> [Problem statement] Line by line, retype the material exactly and leave each picture out.

> [Data provided]
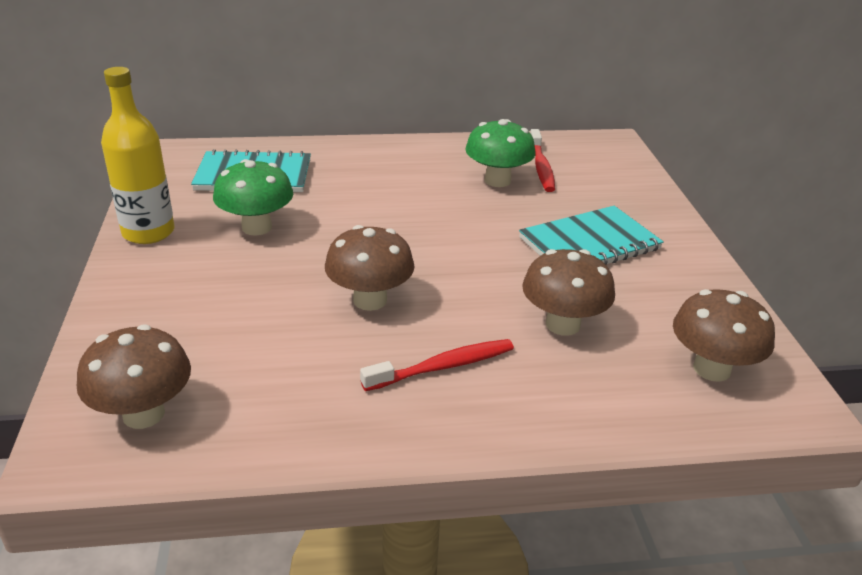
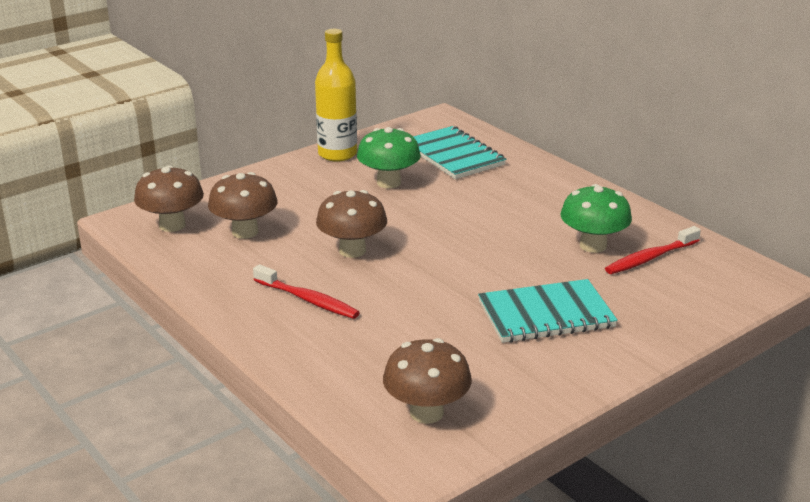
camera: 60 degrees right, 5 degrees down
(562, 324) = (410, 332): brown mushroom -> brown mushroom (245, 232)
(589, 244) = (546, 315): turquoise notebook -> turquoise notebook turned 45 degrees counterclockwise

> [Task response]
camera: 60 degrees right, 5 degrees down
(562, 324) = (410, 332): brown mushroom -> brown mushroom (245, 232)
(589, 244) = (546, 315): turquoise notebook -> turquoise notebook turned 45 degrees counterclockwise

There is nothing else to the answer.